• **To do**
Your copy should match the records below exactly, except for the pictures.

• **Source data**
╔══

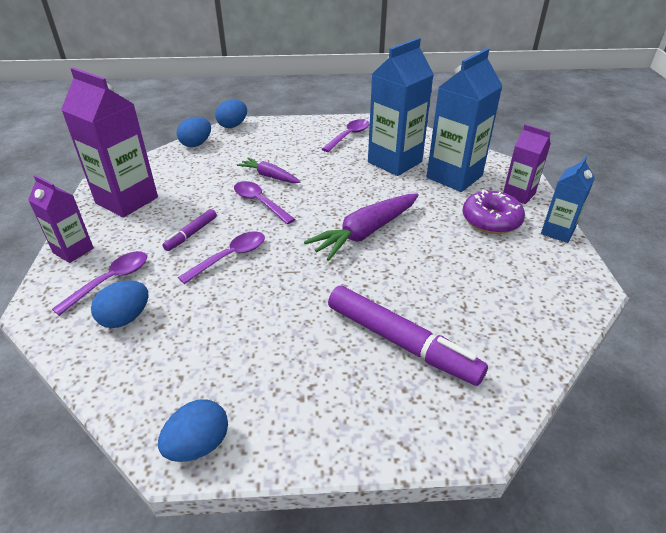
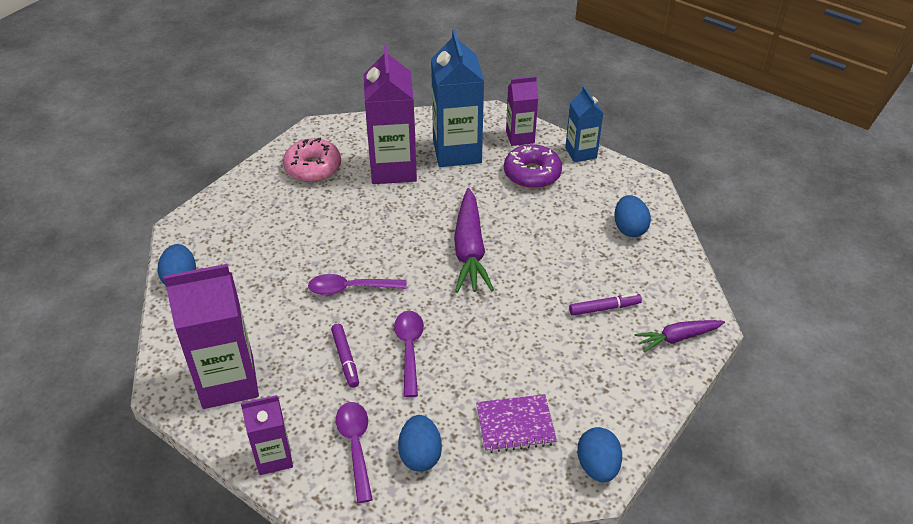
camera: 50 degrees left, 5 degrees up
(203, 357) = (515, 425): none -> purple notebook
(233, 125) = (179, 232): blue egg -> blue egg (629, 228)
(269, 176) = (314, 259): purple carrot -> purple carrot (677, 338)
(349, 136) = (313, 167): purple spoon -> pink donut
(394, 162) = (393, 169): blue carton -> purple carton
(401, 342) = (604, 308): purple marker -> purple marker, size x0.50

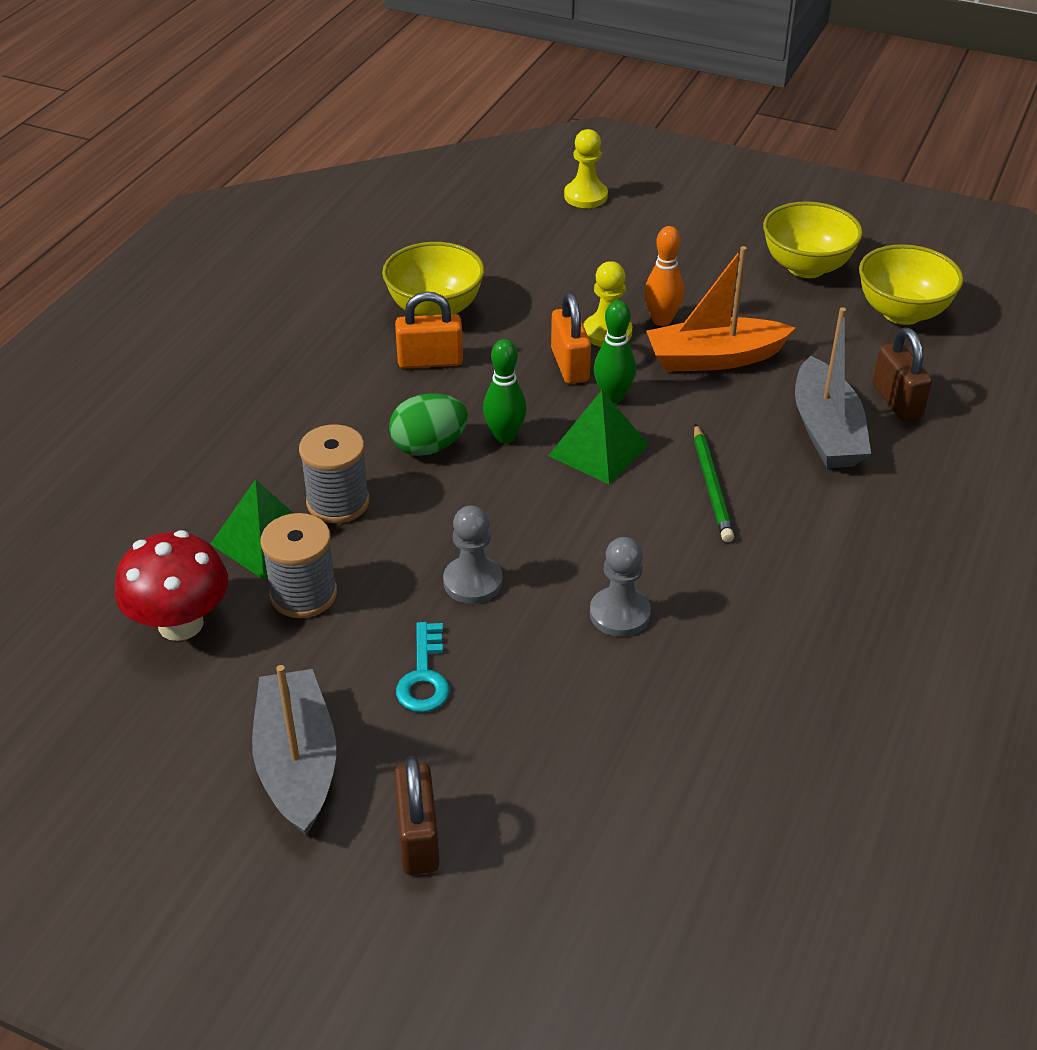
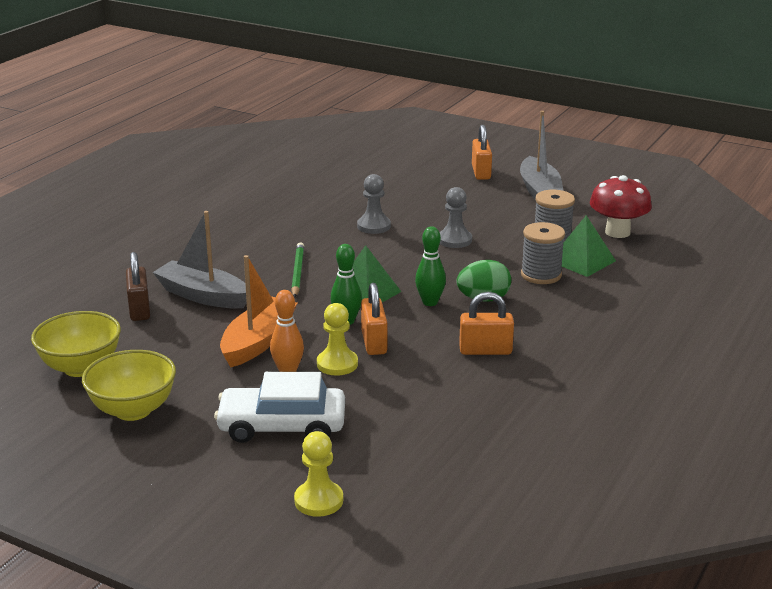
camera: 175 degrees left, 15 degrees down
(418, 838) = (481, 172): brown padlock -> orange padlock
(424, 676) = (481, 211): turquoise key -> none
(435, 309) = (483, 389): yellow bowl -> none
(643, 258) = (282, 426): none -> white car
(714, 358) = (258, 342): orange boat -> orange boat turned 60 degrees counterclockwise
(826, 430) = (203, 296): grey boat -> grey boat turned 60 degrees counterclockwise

╚══

• **Solution for this task**
camera: 50 degrees left, 5 degrees up
(203, 357) = (515, 425): none -> purple notebook
(233, 125) = (179, 232): blue egg -> blue egg (629, 228)
(269, 176) = (314, 259): purple carrot -> purple carrot (677, 338)
(349, 136) = (313, 167): purple spoon -> pink donut
(394, 162) = (393, 169): blue carton -> purple carton
(401, 342) = (604, 308): purple marker -> purple marker, size x0.50

camera: 175 degrees left, 15 degrees down
(418, 838) = (481, 172): brown padlock -> orange padlock
(424, 676) = (481, 211): turquoise key -> none
(435, 309) = (483, 389): yellow bowl -> none
(643, 258) = (282, 426): none -> white car
(714, 358) = (258, 342): orange boat -> orange boat turned 60 degrees counterclockwise
(826, 430) = (203, 296): grey boat -> grey boat turned 60 degrees counterclockwise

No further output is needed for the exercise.